▶ About this task
Your output should be the records below, word for word and picture-free.
··· Given entries
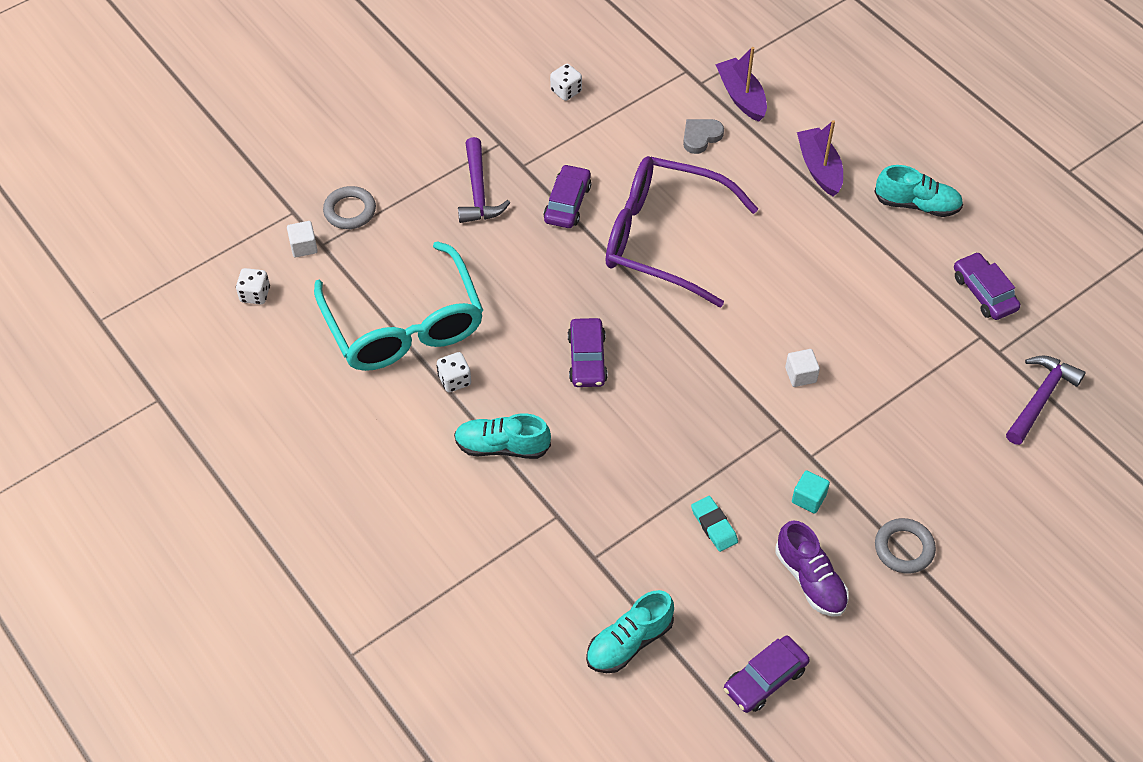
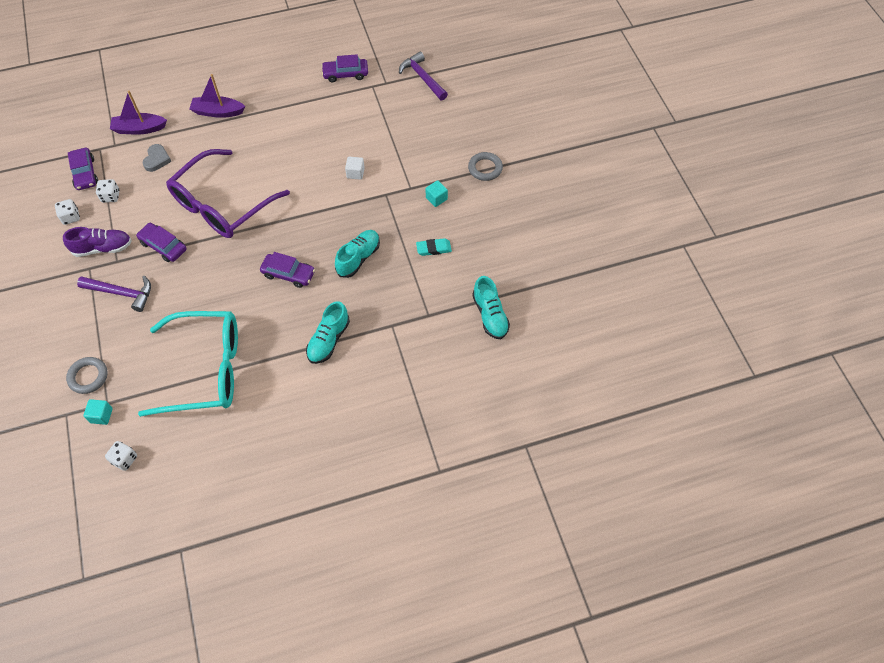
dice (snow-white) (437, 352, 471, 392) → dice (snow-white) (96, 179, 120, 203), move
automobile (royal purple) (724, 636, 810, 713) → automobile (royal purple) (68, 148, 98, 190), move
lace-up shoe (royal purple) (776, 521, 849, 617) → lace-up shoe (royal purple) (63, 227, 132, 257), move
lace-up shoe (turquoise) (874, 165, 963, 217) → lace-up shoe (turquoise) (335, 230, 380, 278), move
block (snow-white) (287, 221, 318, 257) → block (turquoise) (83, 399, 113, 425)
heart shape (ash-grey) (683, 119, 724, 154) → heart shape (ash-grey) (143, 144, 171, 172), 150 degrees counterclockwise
······
▶ Problem solution
dice (snow-white) (437, 352, 471, 392) → dice (snow-white) (96, 179, 120, 203), move
automobile (royal purple) (724, 636, 810, 713) → automobile (royal purple) (68, 148, 98, 190), move
lace-up shoe (royal purple) (776, 521, 849, 617) → lace-up shoe (royal purple) (63, 227, 132, 257), move
lace-up shoe (turquoise) (874, 165, 963, 217) → lace-up shoe (turquoise) (335, 230, 380, 278), move
block (snow-white) (287, 221, 318, 257) → block (turquoise) (83, 399, 113, 425)
heart shape (ash-grey) (683, 119, 724, 154) → heart shape (ash-grey) (143, 144, 171, 172), 150 degrees counterclockwise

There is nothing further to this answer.